Entries:
--------

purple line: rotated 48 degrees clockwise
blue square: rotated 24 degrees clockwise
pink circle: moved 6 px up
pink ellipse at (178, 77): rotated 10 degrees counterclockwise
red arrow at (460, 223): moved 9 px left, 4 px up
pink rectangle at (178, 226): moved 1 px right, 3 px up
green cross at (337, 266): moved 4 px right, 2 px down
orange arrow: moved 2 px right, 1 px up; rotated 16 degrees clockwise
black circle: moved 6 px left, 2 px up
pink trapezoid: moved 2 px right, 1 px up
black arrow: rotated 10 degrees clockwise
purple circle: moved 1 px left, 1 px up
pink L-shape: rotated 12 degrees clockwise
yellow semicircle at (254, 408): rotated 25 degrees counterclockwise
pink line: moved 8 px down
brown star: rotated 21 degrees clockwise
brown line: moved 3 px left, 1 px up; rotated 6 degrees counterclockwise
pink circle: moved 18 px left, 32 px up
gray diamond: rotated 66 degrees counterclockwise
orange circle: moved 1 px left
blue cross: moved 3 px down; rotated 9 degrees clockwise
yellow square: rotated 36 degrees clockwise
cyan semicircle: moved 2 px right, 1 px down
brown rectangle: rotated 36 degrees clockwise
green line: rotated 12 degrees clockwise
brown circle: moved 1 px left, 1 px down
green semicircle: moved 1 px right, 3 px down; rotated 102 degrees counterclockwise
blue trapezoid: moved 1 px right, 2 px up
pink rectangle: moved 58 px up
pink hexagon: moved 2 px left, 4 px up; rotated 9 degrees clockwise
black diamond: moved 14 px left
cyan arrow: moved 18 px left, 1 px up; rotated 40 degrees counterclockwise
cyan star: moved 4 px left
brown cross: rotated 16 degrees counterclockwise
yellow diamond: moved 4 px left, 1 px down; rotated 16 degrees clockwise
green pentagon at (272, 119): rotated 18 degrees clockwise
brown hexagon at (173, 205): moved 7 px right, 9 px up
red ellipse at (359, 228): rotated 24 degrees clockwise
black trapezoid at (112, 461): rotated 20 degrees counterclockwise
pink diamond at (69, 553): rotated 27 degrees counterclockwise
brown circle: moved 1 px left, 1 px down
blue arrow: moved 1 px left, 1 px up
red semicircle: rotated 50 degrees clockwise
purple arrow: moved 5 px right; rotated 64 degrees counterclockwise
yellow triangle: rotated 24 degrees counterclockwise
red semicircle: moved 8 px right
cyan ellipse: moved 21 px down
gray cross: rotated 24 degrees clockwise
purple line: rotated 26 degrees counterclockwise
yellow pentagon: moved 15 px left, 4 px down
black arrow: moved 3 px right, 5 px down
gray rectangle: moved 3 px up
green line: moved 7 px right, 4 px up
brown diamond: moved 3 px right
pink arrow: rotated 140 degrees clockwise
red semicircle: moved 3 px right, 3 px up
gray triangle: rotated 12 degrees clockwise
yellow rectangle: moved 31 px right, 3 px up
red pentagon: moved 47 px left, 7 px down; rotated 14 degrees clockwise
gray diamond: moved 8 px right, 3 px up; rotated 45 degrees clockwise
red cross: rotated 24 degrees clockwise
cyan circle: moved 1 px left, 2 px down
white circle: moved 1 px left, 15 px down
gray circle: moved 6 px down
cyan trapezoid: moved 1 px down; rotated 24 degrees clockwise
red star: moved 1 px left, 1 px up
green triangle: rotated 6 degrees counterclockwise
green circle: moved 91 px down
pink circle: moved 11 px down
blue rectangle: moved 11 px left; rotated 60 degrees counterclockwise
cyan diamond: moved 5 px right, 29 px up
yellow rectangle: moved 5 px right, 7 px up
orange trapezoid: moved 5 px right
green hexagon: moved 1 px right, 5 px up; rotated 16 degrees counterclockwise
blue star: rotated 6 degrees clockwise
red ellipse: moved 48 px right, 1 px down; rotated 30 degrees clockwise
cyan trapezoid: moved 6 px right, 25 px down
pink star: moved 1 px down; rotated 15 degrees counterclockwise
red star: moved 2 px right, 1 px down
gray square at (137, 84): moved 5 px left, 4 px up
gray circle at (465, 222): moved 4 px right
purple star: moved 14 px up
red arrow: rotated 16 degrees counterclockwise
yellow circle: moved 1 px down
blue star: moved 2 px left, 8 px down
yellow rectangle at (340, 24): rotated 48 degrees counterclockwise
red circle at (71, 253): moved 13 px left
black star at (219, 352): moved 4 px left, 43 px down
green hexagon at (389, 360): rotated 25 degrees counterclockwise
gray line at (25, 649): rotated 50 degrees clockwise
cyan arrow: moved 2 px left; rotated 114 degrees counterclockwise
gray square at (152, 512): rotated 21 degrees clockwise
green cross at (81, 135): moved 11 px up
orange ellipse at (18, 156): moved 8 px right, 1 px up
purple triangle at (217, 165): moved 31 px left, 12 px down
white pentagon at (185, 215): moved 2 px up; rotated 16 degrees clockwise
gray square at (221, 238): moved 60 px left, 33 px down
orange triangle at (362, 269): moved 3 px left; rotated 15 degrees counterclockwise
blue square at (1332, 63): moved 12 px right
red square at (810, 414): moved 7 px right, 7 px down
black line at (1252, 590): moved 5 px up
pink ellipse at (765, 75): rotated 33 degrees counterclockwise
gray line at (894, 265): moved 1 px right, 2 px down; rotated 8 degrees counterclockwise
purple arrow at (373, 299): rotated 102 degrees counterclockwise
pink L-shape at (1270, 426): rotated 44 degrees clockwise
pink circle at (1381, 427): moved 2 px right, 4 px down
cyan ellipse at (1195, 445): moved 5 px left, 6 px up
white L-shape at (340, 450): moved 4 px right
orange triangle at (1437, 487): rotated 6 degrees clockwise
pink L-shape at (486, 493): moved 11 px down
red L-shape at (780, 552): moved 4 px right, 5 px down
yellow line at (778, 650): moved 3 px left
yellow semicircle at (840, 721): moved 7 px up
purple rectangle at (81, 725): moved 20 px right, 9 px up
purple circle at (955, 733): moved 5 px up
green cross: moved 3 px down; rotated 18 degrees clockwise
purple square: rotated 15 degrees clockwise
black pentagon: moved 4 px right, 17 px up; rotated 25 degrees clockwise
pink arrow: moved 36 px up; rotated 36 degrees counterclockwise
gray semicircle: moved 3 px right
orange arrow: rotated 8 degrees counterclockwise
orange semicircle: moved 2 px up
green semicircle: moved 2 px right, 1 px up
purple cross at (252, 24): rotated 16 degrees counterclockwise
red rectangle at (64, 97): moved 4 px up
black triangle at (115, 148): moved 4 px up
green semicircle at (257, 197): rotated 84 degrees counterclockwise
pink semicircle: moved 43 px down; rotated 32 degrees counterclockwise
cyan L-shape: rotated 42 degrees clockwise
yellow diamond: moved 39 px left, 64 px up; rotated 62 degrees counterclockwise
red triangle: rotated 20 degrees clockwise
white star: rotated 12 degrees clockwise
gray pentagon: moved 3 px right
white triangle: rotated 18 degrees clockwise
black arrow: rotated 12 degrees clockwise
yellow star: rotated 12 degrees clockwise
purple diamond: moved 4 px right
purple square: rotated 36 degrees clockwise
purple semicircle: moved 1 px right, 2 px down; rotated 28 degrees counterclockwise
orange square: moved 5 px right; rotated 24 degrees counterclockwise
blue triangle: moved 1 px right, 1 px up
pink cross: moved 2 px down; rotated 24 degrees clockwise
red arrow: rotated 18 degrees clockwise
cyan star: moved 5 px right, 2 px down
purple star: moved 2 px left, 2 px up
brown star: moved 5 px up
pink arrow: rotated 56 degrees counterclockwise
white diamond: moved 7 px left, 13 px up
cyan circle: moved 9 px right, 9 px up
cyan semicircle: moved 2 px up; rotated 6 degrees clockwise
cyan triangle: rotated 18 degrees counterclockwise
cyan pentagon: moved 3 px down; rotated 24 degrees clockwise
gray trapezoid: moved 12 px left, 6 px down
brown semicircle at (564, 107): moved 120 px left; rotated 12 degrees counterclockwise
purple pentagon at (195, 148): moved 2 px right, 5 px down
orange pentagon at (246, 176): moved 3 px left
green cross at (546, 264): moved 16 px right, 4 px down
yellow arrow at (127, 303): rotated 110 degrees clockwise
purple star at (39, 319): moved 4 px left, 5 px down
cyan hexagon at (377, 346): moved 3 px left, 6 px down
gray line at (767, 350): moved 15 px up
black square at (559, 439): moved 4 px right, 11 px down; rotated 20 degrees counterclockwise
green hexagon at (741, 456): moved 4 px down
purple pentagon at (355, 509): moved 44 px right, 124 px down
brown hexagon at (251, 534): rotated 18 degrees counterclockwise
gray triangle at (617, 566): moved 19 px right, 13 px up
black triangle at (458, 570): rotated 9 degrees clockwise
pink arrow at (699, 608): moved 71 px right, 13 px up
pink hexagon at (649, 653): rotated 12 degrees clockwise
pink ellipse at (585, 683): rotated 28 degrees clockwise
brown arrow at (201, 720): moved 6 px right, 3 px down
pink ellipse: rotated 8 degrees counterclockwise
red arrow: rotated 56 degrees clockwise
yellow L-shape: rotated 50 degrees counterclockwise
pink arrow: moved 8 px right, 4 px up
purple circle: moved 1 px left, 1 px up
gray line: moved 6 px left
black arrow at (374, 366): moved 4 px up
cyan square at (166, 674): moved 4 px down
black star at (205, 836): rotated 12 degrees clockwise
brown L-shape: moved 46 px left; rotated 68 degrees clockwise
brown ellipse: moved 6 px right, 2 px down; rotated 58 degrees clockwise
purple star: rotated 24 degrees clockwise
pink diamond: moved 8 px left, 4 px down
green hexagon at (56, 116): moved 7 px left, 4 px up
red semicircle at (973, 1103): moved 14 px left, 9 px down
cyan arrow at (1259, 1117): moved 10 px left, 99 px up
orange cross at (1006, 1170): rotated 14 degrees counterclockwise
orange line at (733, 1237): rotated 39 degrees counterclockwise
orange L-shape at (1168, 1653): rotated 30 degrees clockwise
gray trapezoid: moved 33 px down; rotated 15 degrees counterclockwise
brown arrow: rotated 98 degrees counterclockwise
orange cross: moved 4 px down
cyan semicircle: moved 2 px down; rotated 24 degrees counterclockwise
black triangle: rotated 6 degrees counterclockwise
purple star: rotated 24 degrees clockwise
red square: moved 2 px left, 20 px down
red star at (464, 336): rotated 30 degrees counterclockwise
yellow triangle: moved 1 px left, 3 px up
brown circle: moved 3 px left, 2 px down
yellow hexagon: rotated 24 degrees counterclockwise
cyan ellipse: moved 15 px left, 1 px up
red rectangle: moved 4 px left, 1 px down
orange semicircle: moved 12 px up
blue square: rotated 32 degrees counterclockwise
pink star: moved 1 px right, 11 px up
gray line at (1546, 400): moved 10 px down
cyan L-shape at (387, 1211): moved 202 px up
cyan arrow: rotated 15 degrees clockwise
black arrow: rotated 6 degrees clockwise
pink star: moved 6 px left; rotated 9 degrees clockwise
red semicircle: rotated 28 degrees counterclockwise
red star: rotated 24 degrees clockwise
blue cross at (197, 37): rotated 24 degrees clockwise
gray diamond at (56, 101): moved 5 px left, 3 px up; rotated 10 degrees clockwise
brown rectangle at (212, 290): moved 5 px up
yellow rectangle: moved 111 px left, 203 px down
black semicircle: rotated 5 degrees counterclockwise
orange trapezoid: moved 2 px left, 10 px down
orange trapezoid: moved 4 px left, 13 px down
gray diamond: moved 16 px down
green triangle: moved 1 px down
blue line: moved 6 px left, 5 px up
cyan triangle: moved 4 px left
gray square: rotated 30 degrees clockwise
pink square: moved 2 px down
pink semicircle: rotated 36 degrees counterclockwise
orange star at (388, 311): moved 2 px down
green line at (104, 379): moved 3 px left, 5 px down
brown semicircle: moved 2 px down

--------

Update the records from the first line up to and including the line with "cyan ellipse: moved 21 px down": change every "pink" to "magenta" and leave everything else as it is. Give only those lines.

Written answer:
purple line: rotated 48 degrees clockwise
blue square: rotated 24 degrees clockwise
magenta circle: moved 6 px up
magenta ellipse at (178, 77): rotated 10 degrees counterclockwise
red arrow at (460, 223): moved 9 px left, 4 px up
magenta rectangle at (178, 226): moved 1 px right, 3 px up
green cross at (337, 266): moved 4 px right, 2 px down
orange arrow: moved 2 px right, 1 px up; rotated 16 degrees clockwise
black circle: moved 6 px left, 2 px up
magenta trapezoid: moved 2 px right, 1 px up
black arrow: rotated 10 degrees clockwise
purple circle: moved 1 px left, 1 px up
magenta L-shape: rotated 12 degrees clockwise
yellow semicircle at (254, 408): rotated 25 degrees counterclockwise
magenta line: moved 8 px down
brown star: rotated 21 degrees clockwise
brown line: moved 3 px left, 1 px up; rotated 6 degrees counterclockwise
magenta circle: moved 18 px left, 32 px up
gray diamond: rotated 66 degrees counterclockwise
orange circle: moved 1 px left
blue cross: moved 3 px down; rotated 9 degrees clockwise
yellow square: rotated 36 degrees clockwise
cyan semicircle: moved 2 px right, 1 px down
brown rectangle: rotated 36 degrees clockwise
green line: rotated 12 degrees clockwise
brown circle: moved 1 px left, 1 px down
green semicircle: moved 1 px right, 3 px down; rotated 102 degrees counterclockwise
blue trapezoid: moved 1 px right, 2 px up
magenta rectangle: moved 58 px up
magenta hexagon: moved 2 px left, 4 px up; rotated 9 degrees clockwise
black diamond: moved 14 px left
cyan arrow: moved 18 px left, 1 px up; rotated 40 degrees counterclockwise
cyan star: moved 4 px left
brown cross: rotated 16 degrees counterclockwise
yellow diamond: moved 4 px left, 1 px down; rotated 16 degrees clockwise
green pentagon at (272, 119): rotated 18 degrees clockwise
brown hexagon at (173, 205): moved 7 px right, 9 px up
red ellipse at (359, 228): rotated 24 degrees clockwise
black trapezoid at (112, 461): rotated 20 degrees counterclockwise
magenta diamond at (69, 553): rotated 27 degrees counterclockwise
brown circle: moved 1 px left, 1 px down
blue arrow: moved 1 px left, 1 px up
red semicircle: rotated 50 degrees clockwise
purple arrow: moved 5 px right; rotated 64 degrees counterclockwise
yellow triangle: rotated 24 degrees counterclockwise
red semicircle: moved 8 px right
cyan ellipse: moved 21 px down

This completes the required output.